• Data to examine
######
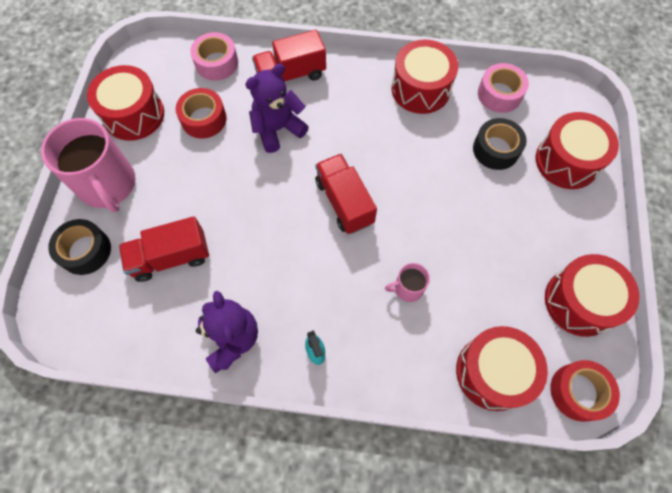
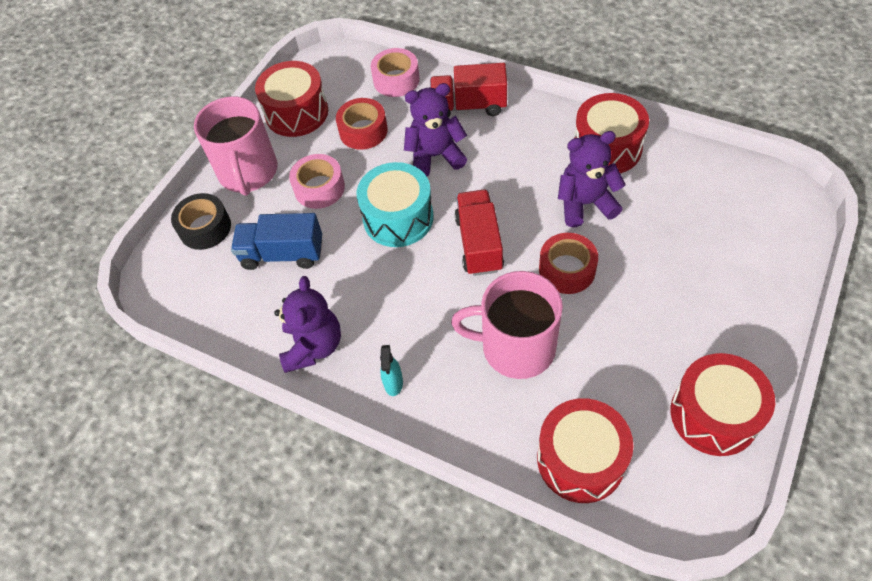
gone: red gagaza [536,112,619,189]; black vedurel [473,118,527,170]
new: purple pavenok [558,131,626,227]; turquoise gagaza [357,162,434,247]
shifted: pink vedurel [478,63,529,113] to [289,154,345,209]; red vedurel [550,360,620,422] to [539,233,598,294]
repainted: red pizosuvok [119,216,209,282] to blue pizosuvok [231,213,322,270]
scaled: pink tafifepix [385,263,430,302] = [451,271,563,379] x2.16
######
• What to do
The reply must hold every line above exactly as written and none of the pictures.

• Written response
gone: red gagaza [536,112,619,189]; black vedurel [473,118,527,170]
new: purple pavenok [558,131,626,227]; turquoise gagaza [357,162,434,247]
shifted: pink vedurel [478,63,529,113] to [289,154,345,209]; red vedurel [550,360,620,422] to [539,233,598,294]
repainted: red pizosuvok [119,216,209,282] to blue pizosuvok [231,213,322,270]
scaled: pink tafifepix [385,263,430,302] = [451,271,563,379] x2.16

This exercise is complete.